Task to complete | Leaving the images aside, transcribe all the data below exactly.

Given material |
[Start of Attachment]
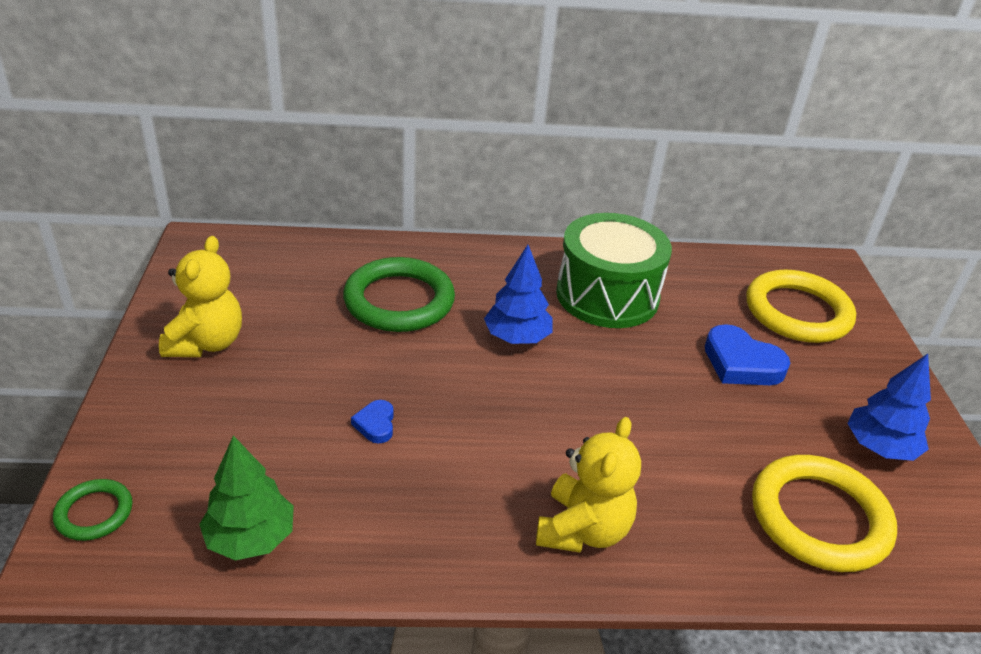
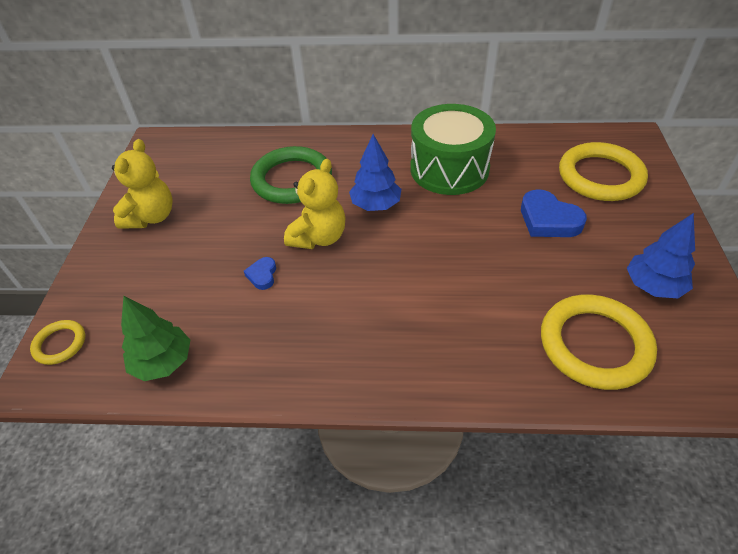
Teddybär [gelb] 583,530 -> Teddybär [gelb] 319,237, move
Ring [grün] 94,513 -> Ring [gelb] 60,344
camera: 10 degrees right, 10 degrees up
[End of Attachment]
Result of the exercise |
Teddybär [gelb] 583,530 -> Teddybär [gelb] 319,237, move
Ring [grün] 94,513 -> Ring [gelb] 60,344
camera: 10 degrees right, 10 degrees up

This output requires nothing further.